* _TASK DETAILS_:
Below are lines of data; restate word for word those running from the line containing "IC201 pin FB: NET5 -> NET7" to the line containing "U212: XNOR 74HC266", inclusive, and no others.

::::::

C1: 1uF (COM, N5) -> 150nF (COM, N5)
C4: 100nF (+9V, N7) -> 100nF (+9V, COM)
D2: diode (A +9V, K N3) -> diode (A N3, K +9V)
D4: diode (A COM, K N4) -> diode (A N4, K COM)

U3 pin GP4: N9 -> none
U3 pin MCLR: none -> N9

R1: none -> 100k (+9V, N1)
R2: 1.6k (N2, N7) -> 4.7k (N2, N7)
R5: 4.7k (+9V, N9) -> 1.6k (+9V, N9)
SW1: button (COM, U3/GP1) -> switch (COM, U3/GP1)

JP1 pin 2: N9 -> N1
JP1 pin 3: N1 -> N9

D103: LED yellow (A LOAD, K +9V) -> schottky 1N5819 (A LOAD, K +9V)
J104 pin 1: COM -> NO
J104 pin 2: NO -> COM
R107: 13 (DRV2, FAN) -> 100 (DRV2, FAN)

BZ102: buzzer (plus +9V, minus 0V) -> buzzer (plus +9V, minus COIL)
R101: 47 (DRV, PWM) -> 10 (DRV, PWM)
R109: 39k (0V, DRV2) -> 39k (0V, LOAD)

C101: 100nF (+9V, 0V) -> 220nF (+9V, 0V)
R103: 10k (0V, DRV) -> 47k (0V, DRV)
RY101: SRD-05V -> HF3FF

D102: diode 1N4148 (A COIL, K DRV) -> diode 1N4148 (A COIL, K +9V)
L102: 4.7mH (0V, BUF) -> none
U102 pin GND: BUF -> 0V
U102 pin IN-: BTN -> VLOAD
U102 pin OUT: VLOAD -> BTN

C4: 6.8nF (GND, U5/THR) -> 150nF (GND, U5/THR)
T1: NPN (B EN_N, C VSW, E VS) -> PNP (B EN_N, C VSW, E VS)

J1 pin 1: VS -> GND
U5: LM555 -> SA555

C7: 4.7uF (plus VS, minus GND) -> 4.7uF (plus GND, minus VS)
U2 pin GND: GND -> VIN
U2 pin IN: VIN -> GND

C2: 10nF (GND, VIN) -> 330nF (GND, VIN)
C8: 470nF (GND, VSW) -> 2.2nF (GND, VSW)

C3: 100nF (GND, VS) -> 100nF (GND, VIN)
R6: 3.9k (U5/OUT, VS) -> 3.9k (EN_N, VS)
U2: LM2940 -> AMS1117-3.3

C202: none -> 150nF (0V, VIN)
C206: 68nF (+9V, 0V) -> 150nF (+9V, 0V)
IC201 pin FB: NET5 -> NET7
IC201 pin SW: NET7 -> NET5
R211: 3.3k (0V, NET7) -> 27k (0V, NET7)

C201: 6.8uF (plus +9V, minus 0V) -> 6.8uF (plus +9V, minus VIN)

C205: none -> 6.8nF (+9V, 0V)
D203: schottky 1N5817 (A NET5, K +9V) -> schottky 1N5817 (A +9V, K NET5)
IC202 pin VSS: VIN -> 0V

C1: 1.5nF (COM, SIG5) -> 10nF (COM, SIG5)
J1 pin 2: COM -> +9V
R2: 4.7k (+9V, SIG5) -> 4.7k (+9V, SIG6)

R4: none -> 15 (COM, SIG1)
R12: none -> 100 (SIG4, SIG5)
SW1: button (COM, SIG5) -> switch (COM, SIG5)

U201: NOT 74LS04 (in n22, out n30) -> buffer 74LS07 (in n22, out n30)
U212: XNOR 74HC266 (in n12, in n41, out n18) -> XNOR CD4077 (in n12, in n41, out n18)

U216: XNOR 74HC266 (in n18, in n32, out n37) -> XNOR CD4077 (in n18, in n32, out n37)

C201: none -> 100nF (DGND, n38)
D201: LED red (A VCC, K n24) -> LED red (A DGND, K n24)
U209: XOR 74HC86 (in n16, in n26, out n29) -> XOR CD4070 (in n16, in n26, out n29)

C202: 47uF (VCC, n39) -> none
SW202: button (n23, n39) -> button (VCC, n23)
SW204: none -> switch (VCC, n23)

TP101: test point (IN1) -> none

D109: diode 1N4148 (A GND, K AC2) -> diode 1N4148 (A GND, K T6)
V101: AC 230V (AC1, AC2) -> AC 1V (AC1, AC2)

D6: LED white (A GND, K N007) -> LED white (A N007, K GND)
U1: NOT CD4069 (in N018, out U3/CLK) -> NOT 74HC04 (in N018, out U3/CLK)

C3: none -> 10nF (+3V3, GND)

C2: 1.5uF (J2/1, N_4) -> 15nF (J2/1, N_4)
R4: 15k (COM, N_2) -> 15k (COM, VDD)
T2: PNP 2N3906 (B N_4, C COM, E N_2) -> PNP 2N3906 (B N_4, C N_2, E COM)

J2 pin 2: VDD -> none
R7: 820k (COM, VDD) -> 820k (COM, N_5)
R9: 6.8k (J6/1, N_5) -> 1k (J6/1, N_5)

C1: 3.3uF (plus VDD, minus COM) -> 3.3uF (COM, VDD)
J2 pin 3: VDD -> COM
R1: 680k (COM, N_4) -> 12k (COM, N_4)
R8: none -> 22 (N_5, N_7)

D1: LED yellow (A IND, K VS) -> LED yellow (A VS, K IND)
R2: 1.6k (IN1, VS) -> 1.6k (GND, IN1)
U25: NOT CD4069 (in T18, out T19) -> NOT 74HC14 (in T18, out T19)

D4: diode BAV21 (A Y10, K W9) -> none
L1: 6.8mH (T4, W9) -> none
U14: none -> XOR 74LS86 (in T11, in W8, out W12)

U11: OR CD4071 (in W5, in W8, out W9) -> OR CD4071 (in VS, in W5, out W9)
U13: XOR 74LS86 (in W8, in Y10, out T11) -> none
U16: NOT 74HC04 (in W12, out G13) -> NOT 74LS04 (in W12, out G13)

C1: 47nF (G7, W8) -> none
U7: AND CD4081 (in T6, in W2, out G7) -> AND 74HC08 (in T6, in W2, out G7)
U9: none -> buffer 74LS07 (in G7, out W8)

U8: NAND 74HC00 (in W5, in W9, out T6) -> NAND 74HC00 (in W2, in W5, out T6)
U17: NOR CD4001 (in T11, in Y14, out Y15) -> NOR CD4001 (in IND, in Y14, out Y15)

::::::

* _ANSWER SPACE_:
IC201 pin FB: NET5 -> NET7
IC201 pin SW: NET7 -> NET5
R211: 3.3k (0V, NET7) -> 27k (0V, NET7)

C201: 6.8uF (plus +9V, minus 0V) -> 6.8uF (plus +9V, minus VIN)

C205: none -> 6.8nF (+9V, 0V)
D203: schottky 1N5817 (A NET5, K +9V) -> schottky 1N5817 (A +9V, K NET5)
IC202 pin VSS: VIN -> 0V

C1: 1.5nF (COM, SIG5) -> 10nF (COM, SIG5)
J1 pin 2: COM -> +9V
R2: 4.7k (+9V, SIG5) -> 4.7k (+9V, SIG6)

R4: none -> 15 (COM, SIG1)
R12: none -> 100 (SIG4, SIG5)
SW1: button (COM, SIG5) -> switch (COM, SIG5)

U201: NOT 74LS04 (in n22, out n30) -> buffer 74LS07 (in n22, out n30)
U212: XNOR 74HC266 (in n12, in n41, out n18) -> XNOR CD4077 (in n12, in n41, out n18)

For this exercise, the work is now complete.